(A data block)
********************
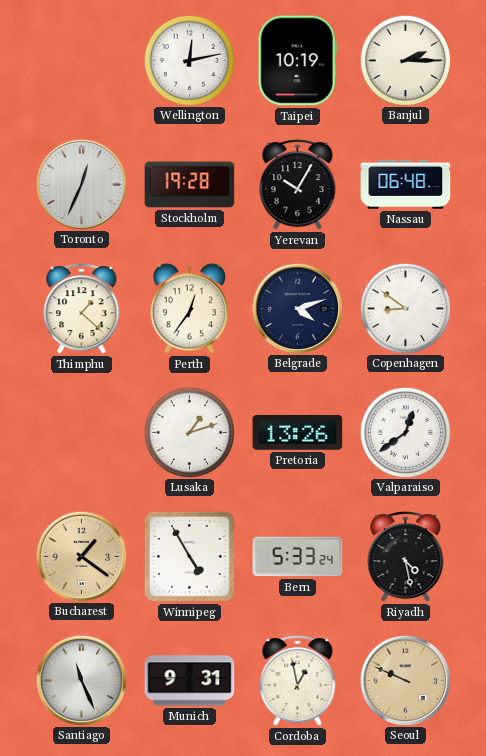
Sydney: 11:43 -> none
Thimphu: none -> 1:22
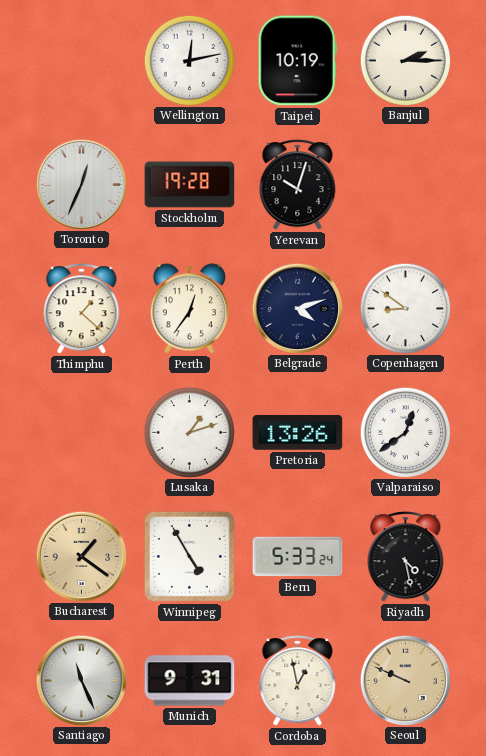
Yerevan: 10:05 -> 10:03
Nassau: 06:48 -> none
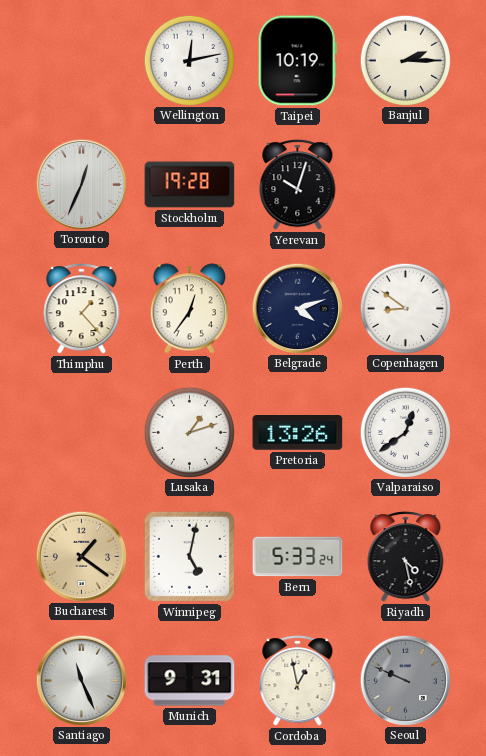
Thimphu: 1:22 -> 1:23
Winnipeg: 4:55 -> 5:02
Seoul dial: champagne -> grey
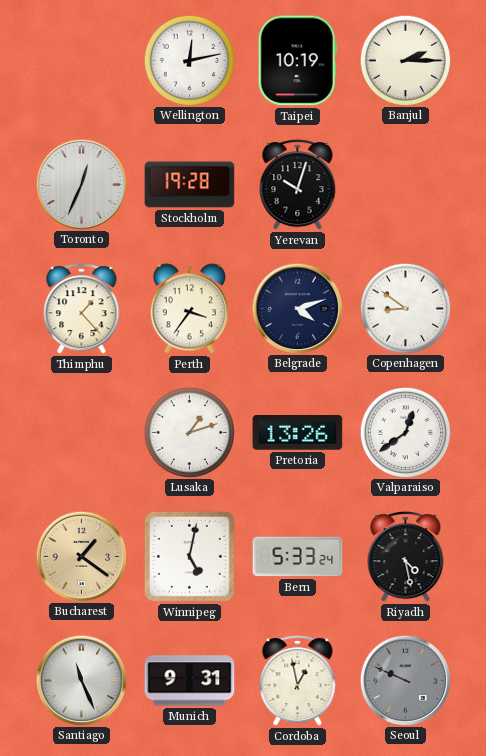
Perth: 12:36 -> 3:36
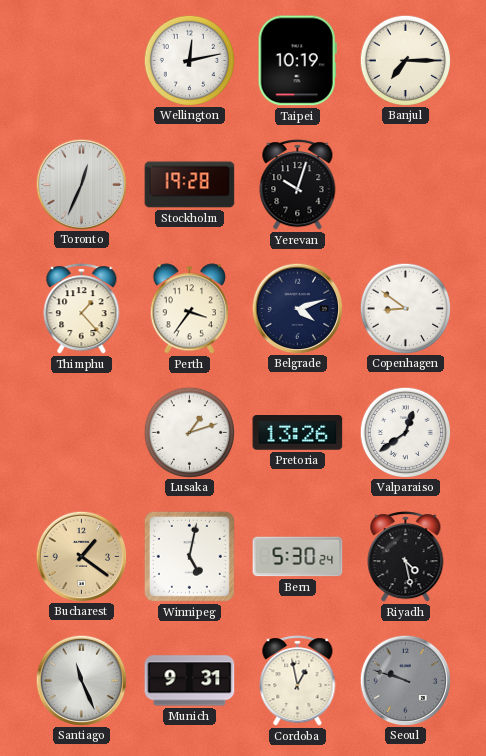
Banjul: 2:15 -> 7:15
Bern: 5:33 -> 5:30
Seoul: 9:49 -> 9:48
********************
OBJECTIVE: Reproduce the stretch of the material from the line containing "Yerevan: 10:05 -> 10:03" through the end, omitting the pictures.

ANSWER TO THE TASK:
Yerevan: 10:05 -> 10:03
Nassau: 06:48 -> none
Thimphu: 1:22 -> 1:23
Winnipeg: 4:55 -> 5:02
Seoul dial: champagne -> grey
Perth: 12:36 -> 3:36
Banjul: 2:15 -> 7:15
Bern: 5:33 -> 5:30
Seoul: 9:49 -> 9:48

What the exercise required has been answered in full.